Copy every one of the records below word for word, leaving out the pictures.

[Stored items]
________________________

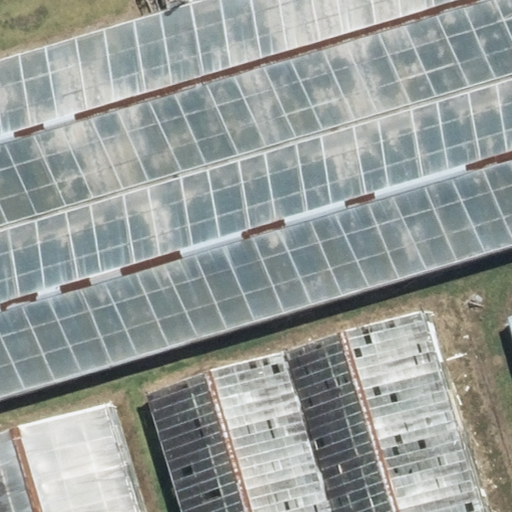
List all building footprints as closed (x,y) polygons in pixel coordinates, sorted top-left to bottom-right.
[(511,0),(190,0),(0,55),(0,227),(511,79),(511,0)] [(0,402),(511,254),(511,79),(0,227),(0,402)] [(500,511),(442,311),(289,355),(335,511),(500,511)] [(335,511),(289,355),(152,394),(186,511),(335,511)] [(136,511),(106,408),(0,439),(0,511),(136,511)]
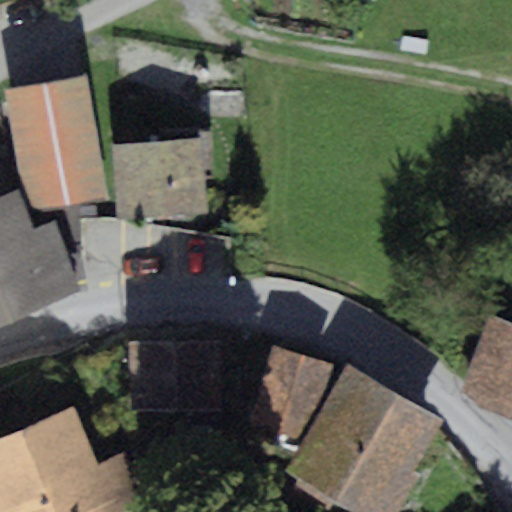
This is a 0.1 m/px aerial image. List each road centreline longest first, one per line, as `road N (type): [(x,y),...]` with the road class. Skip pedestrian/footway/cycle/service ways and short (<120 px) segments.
road 1 (tertiary): [(0,338),(163,299),(276,302),(372,341),(511,449)]
road 2 (track): [(192,0),(207,26),(288,57),(511,98)]
road 3 (residential): [(124,0),(0,67)]
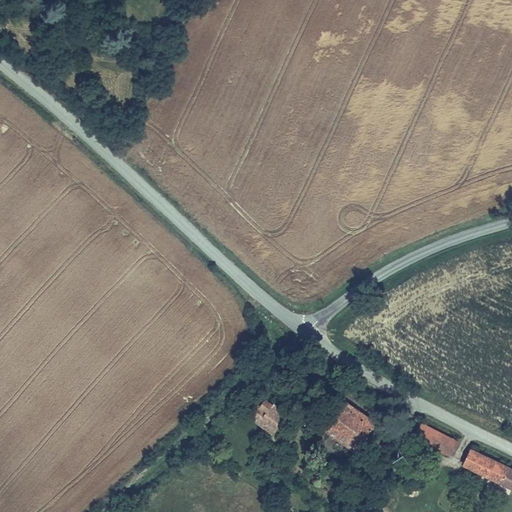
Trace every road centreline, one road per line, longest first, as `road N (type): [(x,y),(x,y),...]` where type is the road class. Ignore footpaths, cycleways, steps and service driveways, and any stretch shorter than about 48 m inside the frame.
road 1 (tertiary): [(0,60),(304,331)]
road 2 (track): [(108,511),(221,407),(257,361),(277,310)]
road 3 (unclassified): [(511,219),(450,236),(345,297),(304,331)]
road 4 (tertiary): [(304,331),(383,383),(511,446)]
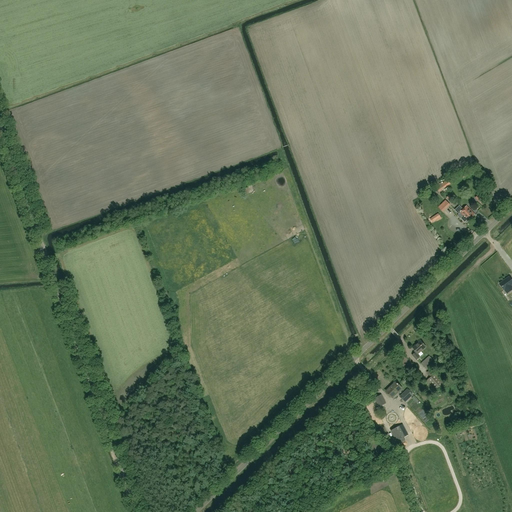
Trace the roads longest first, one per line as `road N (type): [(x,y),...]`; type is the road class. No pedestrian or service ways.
road 1 (unclassified): [(194,511),(511,205)]
road 2 (track): [(511,230),(219,511)]
road 3 (unclassified): [(136,511),(0,131)]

________________________

- **Answer to the task**
List all building footprints as closed (x,y) polygons in pixel coordinates, sorted top-left to bottom-right.
[(511,0),(190,0),(0,55),(0,227),(511,79),(511,0)] [(0,402),(511,254),(511,79),(0,227),(0,402)] [(500,511),(442,311),(289,355),(335,511),(500,511)] [(335,511),(289,355),(152,394),(186,511),(335,511)] [(136,511),(106,408),(0,439),(0,511),(136,511)]
This is a 0.1 m/px aerial image. List each road centreline longest first, one per line, as `road N (type): [(x,y),...]` with the road class. Skip pedestrian/footway/cycle/service ways and short (<120 px) segments.
road 1 (tertiary): [(0,338),(163,299),(276,302),(372,341),(511,449)]
road 2 (track): [(192,0),(207,26),(288,57),(511,98)]
road 3 (residential): [(124,0),(0,67)]
Trace every road centreline, one road per line, longest first, as `road N (type): [(x,y),(x,y),...]` where type is the road class. Ignore footpaths, cycleways, steps and service driveways, and any stretch shorter than about 48 m inside the frame.
road 1 (tertiary): [(0,60),(304,331)]
road 2 (track): [(108,511),(221,407),(257,361),(277,310)]
road 3 (unclassified): [(511,219),(450,236),(345,297),(304,331)]
road 4 (tertiary): [(304,331),(383,383),(511,446)]
Trace the roads longest first, one per line as `road N (type): [(x,y),...]`; type is the road class. No pedestrian or service ways.
road 1 (unclassified): [(194,511),(511,205)]
road 2 (track): [(511,230),(219,511)]
road 3 (unclassified): [(136,511),(0,131)]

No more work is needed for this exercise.